#### Task material
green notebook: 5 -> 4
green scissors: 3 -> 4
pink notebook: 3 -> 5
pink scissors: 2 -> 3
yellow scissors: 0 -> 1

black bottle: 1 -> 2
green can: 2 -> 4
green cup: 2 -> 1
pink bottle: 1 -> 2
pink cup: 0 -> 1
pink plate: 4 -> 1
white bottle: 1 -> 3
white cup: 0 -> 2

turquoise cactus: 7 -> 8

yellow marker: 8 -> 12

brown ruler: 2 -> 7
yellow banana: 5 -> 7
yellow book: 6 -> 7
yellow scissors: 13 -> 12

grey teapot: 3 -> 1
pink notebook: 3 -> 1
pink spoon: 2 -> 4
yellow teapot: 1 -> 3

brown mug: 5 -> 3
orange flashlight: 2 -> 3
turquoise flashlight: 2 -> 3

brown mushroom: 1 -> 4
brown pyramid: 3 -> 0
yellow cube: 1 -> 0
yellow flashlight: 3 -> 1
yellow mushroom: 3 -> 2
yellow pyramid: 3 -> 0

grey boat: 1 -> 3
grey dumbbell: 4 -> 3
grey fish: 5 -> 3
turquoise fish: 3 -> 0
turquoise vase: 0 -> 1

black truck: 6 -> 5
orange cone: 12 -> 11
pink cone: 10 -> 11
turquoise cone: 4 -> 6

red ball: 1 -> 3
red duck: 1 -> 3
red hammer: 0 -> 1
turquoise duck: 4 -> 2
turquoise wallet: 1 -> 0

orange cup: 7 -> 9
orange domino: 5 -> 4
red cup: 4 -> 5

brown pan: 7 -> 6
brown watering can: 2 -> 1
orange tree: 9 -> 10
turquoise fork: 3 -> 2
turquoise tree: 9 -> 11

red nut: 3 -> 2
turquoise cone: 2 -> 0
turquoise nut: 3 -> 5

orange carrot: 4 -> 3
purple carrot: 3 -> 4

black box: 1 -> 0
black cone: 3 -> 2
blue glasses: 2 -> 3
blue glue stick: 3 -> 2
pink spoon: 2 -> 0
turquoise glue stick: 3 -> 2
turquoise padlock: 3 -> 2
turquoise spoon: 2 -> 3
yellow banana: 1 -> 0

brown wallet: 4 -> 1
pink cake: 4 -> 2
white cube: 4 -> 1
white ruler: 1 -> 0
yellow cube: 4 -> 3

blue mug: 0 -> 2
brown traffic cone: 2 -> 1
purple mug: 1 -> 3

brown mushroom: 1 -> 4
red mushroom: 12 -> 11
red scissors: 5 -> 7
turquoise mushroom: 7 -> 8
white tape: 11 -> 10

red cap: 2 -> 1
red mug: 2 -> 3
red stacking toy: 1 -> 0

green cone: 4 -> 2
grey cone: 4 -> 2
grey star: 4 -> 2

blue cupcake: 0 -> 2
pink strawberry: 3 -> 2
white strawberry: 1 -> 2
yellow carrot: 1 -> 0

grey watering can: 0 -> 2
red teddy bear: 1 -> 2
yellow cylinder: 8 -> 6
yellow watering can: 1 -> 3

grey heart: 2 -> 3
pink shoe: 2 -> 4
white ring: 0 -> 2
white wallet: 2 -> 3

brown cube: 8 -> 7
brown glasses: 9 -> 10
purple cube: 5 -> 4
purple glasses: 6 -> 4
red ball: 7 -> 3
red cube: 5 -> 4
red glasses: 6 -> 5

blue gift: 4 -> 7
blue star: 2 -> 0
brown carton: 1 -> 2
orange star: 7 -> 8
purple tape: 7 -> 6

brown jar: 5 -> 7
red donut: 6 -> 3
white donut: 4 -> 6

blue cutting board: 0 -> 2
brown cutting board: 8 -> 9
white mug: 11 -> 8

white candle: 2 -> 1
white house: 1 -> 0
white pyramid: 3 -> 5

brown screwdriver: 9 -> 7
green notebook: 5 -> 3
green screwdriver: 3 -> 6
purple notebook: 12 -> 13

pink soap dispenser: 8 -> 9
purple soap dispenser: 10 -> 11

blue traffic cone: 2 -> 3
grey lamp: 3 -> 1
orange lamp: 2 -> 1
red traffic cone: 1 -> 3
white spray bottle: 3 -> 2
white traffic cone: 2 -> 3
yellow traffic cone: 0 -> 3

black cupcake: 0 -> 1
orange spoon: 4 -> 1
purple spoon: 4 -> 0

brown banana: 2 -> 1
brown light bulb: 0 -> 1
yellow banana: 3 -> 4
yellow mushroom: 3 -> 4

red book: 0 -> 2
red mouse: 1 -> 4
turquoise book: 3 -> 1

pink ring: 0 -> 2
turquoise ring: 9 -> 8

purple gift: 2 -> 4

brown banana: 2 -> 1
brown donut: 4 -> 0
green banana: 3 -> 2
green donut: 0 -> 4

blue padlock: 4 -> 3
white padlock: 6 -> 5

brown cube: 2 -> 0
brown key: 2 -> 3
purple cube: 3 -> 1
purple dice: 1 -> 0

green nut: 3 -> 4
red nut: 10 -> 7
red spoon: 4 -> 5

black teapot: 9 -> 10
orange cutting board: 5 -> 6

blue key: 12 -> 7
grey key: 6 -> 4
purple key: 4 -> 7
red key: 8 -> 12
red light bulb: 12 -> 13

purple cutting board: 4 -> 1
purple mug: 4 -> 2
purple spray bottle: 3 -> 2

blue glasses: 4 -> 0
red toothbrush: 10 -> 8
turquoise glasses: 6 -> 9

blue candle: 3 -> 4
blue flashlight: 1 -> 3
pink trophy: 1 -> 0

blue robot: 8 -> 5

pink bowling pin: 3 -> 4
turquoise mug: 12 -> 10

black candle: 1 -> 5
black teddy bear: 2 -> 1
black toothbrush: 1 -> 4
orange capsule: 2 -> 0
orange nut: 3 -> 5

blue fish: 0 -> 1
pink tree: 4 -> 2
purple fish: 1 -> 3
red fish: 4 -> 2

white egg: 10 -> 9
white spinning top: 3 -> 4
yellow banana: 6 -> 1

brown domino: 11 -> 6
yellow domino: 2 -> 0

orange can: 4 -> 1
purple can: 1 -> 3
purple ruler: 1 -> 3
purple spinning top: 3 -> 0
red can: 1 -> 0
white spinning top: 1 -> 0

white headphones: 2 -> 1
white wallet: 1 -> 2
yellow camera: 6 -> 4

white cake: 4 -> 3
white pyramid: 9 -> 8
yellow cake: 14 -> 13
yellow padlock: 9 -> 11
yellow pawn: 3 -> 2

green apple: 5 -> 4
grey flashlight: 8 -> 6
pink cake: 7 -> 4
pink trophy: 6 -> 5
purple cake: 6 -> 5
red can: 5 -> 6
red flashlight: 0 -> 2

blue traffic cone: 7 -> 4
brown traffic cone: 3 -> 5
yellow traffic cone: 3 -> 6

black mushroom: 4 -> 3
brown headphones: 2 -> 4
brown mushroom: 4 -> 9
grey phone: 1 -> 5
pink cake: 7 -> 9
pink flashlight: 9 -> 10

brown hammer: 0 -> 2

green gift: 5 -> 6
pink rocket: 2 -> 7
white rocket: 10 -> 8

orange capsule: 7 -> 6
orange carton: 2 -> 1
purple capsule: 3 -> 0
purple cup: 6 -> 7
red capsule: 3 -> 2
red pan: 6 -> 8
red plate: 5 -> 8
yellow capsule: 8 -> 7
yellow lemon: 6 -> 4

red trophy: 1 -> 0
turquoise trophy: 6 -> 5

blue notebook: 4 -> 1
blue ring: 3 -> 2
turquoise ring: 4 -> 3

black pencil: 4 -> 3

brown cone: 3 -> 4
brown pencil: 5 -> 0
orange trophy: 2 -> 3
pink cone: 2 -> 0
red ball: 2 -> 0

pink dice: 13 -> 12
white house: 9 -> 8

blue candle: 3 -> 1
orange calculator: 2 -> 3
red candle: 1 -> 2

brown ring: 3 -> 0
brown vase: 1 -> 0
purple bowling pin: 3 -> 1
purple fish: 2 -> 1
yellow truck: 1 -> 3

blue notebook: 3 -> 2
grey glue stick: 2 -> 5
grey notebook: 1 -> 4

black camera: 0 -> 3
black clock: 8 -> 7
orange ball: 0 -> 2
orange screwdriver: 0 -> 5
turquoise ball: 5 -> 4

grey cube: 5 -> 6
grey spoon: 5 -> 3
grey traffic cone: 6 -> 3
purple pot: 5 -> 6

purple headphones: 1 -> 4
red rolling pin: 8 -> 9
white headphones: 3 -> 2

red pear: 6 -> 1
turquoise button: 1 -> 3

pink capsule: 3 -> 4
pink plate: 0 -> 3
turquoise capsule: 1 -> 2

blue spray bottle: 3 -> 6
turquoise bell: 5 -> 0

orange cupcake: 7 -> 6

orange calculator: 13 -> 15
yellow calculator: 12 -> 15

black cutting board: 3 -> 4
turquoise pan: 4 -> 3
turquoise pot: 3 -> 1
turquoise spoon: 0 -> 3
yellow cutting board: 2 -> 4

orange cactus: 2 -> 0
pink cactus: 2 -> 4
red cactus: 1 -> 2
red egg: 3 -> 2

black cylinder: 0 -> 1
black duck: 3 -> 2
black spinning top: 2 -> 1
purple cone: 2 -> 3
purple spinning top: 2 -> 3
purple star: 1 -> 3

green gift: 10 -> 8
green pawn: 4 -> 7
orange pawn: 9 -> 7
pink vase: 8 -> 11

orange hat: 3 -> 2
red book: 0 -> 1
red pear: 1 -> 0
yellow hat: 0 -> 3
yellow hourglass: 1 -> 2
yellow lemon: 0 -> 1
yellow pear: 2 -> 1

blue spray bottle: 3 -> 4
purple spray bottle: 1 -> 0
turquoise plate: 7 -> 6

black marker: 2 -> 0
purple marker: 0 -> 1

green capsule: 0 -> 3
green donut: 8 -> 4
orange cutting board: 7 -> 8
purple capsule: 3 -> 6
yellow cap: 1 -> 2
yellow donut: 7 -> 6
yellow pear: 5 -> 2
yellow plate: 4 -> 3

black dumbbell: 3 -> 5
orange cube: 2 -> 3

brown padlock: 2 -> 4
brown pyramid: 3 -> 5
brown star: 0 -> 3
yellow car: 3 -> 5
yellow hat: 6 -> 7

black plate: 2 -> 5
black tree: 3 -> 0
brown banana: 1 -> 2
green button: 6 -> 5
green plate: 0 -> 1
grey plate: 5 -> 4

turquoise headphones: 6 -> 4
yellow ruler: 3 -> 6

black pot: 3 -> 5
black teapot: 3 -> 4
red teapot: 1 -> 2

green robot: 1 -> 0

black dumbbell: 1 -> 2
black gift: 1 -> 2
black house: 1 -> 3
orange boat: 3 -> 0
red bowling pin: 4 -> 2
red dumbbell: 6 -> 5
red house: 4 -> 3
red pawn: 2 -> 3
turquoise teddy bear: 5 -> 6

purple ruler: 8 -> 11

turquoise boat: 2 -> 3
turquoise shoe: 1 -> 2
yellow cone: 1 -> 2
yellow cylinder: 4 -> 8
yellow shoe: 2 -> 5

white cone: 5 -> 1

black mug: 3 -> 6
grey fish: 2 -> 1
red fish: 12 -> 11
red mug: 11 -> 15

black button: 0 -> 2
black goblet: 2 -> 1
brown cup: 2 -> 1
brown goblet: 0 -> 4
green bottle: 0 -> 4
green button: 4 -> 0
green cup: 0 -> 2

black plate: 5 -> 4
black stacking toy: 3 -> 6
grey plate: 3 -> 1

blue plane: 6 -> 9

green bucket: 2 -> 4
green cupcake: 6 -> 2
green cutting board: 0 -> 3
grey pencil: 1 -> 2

#### Aim of the task
Begin with the line above that has "red book: 0 -> 1" and continue through the line that has "green donut: 8 -> 4", setting each one down exactly. Stop there.

#### Finished task
red book: 0 -> 1
red pear: 1 -> 0
yellow hat: 0 -> 3
yellow hourglass: 1 -> 2
yellow lemon: 0 -> 1
yellow pear: 2 -> 1

blue spray bottle: 3 -> 4
purple spray bottle: 1 -> 0
turquoise plate: 7 -> 6

black marker: 2 -> 0
purple marker: 0 -> 1

green capsule: 0 -> 3
green donut: 8 -> 4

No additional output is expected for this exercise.